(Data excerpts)
------------------------------------

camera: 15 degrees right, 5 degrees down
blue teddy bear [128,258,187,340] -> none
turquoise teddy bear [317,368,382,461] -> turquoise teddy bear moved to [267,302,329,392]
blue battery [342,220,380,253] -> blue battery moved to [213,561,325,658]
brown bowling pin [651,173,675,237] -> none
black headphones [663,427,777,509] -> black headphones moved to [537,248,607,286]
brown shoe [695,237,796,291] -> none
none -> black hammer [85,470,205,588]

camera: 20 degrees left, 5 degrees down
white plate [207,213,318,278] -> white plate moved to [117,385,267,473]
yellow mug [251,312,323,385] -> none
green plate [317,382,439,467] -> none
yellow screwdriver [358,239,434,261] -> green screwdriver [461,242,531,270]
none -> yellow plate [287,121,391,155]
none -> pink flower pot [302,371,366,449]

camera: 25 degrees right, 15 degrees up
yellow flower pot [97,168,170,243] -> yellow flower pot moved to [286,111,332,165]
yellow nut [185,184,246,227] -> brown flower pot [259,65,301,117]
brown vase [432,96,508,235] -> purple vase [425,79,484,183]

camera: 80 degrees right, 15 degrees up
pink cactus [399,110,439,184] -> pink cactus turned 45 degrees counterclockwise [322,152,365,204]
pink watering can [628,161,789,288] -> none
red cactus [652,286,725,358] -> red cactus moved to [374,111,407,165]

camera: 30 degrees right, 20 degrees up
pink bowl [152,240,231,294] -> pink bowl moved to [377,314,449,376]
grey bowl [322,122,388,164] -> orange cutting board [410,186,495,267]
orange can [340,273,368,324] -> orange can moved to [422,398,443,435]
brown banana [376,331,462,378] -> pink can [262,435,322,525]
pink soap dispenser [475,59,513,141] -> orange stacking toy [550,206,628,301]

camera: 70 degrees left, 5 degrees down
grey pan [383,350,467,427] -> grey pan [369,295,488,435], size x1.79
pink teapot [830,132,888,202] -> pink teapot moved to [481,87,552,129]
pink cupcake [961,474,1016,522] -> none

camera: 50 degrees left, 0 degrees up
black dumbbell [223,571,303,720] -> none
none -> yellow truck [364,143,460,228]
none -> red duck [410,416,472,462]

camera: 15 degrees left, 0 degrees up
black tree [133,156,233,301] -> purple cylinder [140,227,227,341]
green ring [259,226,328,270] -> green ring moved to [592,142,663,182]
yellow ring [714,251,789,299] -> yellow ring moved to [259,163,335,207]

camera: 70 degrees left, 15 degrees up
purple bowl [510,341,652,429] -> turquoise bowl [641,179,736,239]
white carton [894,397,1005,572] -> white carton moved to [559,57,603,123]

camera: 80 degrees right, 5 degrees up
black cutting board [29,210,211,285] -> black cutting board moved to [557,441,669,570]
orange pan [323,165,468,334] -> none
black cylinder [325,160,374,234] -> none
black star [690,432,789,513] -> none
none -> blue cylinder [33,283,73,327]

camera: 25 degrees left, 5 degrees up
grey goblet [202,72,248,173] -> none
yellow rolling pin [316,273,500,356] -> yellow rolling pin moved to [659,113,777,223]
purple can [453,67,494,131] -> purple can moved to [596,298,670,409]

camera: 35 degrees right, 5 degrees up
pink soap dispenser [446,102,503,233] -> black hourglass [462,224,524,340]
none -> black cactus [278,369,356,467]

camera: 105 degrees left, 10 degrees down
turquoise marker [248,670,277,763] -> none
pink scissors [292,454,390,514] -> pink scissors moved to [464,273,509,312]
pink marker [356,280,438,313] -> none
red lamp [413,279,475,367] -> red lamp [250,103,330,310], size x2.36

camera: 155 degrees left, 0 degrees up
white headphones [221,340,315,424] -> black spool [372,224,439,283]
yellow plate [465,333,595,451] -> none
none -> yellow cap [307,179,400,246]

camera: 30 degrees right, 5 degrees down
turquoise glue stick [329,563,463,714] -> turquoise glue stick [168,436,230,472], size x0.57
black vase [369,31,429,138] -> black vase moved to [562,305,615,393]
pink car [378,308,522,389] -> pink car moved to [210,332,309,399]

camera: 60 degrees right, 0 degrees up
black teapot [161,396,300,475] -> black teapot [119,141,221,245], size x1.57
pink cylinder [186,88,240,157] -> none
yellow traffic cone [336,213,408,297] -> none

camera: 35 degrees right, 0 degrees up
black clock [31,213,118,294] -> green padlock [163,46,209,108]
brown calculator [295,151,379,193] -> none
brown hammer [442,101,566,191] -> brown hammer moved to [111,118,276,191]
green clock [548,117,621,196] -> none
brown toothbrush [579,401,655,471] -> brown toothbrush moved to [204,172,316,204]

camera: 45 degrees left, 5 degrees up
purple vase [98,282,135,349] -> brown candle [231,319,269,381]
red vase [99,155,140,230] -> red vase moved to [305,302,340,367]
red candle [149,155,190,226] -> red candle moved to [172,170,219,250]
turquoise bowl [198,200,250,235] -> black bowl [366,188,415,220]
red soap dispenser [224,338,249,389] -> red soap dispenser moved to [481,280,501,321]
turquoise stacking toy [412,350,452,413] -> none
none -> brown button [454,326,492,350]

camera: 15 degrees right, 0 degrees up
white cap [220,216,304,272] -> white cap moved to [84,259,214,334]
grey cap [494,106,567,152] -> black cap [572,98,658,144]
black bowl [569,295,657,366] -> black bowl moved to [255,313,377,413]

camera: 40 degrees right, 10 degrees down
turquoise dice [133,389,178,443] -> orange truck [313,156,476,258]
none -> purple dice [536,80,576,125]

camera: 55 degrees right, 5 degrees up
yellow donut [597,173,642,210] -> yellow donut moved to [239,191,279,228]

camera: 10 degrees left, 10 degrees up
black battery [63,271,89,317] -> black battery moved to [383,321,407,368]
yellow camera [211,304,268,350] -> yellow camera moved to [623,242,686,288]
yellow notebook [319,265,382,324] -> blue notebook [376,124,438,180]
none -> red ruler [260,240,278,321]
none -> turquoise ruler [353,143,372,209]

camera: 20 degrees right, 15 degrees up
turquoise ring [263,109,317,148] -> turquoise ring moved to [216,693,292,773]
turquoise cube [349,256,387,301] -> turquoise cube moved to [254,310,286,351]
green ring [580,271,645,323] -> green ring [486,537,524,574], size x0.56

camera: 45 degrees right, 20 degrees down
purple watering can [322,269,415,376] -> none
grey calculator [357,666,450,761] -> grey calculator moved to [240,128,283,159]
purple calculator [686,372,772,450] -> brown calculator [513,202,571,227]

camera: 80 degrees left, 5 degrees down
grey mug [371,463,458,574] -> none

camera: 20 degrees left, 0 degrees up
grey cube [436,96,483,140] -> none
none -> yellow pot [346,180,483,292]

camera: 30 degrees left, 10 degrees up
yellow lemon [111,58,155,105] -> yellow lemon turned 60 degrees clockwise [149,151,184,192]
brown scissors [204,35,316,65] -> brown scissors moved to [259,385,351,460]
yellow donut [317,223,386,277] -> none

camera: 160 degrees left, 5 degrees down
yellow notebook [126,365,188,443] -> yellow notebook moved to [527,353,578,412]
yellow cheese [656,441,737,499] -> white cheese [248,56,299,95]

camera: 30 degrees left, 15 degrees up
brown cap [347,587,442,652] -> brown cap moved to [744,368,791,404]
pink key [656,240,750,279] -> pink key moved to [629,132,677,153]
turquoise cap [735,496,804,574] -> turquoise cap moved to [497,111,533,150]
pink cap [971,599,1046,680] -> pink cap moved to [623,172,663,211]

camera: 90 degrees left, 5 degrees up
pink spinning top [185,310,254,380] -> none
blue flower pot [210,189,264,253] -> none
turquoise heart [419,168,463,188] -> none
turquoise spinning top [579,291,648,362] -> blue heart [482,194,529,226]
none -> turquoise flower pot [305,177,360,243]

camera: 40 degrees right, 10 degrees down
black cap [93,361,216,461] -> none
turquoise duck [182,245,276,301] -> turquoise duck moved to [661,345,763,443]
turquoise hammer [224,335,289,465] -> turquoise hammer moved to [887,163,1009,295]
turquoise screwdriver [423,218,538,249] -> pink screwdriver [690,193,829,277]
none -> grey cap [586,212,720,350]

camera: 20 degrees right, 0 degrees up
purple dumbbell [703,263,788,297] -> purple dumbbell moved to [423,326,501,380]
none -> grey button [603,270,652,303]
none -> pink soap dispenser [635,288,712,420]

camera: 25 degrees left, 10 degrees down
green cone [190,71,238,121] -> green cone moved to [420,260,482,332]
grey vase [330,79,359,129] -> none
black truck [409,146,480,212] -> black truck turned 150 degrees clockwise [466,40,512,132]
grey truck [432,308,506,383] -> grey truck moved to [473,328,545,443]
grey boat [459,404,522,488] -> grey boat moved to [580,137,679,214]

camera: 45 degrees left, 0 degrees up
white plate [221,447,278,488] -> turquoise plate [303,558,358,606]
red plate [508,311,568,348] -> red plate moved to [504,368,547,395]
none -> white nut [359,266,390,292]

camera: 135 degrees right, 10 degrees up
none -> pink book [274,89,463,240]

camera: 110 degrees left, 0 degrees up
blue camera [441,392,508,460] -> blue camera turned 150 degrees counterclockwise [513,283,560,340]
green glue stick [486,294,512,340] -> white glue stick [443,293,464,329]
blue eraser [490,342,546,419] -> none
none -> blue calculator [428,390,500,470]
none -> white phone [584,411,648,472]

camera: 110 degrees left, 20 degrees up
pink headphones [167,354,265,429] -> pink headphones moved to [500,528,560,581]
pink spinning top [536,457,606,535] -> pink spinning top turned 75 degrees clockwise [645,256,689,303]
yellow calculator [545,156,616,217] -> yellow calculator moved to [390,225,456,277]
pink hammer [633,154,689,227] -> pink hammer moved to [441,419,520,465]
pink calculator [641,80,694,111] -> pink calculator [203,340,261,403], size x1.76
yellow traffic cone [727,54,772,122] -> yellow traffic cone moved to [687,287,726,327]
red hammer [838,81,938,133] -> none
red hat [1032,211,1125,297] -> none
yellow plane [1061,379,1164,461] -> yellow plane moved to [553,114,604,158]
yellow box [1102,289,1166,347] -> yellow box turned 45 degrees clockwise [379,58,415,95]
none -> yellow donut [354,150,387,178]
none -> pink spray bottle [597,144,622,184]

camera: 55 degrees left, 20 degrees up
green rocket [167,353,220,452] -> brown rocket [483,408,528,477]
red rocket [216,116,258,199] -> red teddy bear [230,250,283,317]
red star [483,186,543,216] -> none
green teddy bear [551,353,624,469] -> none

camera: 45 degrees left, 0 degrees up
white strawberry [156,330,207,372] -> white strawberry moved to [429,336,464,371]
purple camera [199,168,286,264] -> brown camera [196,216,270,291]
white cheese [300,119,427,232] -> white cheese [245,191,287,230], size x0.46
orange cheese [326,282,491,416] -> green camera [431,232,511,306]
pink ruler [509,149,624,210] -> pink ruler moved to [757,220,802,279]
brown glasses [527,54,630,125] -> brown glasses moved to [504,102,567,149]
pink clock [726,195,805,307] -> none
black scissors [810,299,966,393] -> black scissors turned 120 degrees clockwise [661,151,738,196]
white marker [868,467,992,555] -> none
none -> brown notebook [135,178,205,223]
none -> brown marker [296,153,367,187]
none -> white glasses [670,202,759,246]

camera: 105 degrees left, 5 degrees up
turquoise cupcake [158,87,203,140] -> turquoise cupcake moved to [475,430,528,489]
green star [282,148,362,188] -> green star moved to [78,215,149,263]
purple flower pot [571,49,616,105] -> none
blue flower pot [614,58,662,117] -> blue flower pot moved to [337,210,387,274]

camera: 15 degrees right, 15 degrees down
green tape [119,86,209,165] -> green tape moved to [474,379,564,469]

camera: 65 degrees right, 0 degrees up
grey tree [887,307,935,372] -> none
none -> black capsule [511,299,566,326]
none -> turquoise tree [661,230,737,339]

------------------------------------

What are the lines, exactly as written above, from the line with "none -> red ruler [260,240,278,321]" to the line with "none -> turquoise flower", both included? Output only those.

_Solution_:
none -> red ruler [260,240,278,321]
none -> turquoise ruler [353,143,372,209]

camera: 20 degrees right, 15 degrees up
turquoise ring [263,109,317,148] -> turquoise ring moved to [216,693,292,773]
turquoise cube [349,256,387,301] -> turquoise cube moved to [254,310,286,351]
green ring [580,271,645,323] -> green ring [486,537,524,574], size x0.56

camera: 45 degrees right, 20 degrees down
purple watering can [322,269,415,376] -> none
grey calculator [357,666,450,761] -> grey calculator moved to [240,128,283,159]
purple calculator [686,372,772,450] -> brown calculator [513,202,571,227]

camera: 80 degrees left, 5 degrees down
grey mug [371,463,458,574] -> none

camera: 20 degrees left, 0 degrees up
grey cube [436,96,483,140] -> none
none -> yellow pot [346,180,483,292]

camera: 30 degrees left, 10 degrees up
yellow lemon [111,58,155,105] -> yellow lemon turned 60 degrees clockwise [149,151,184,192]
brown scissors [204,35,316,65] -> brown scissors moved to [259,385,351,460]
yellow donut [317,223,386,277] -> none

camera: 160 degrees left, 5 degrees down
yellow notebook [126,365,188,443] -> yellow notebook moved to [527,353,578,412]
yellow cheese [656,441,737,499] -> white cheese [248,56,299,95]

camera: 30 degrees left, 15 degrees up
brown cap [347,587,442,652] -> brown cap moved to [744,368,791,404]
pink key [656,240,750,279] -> pink key moved to [629,132,677,153]
turquoise cap [735,496,804,574] -> turquoise cap moved to [497,111,533,150]
pink cap [971,599,1046,680] -> pink cap moved to [623,172,663,211]

camera: 90 degrees left, 5 degrees up
pink spinning top [185,310,254,380] -> none
blue flower pot [210,189,264,253] -> none
turquoise heart [419,168,463,188] -> none
turquoise spinning top [579,291,648,362] -> blue heart [482,194,529,226]
none -> turquoise flower pot [305,177,360,243]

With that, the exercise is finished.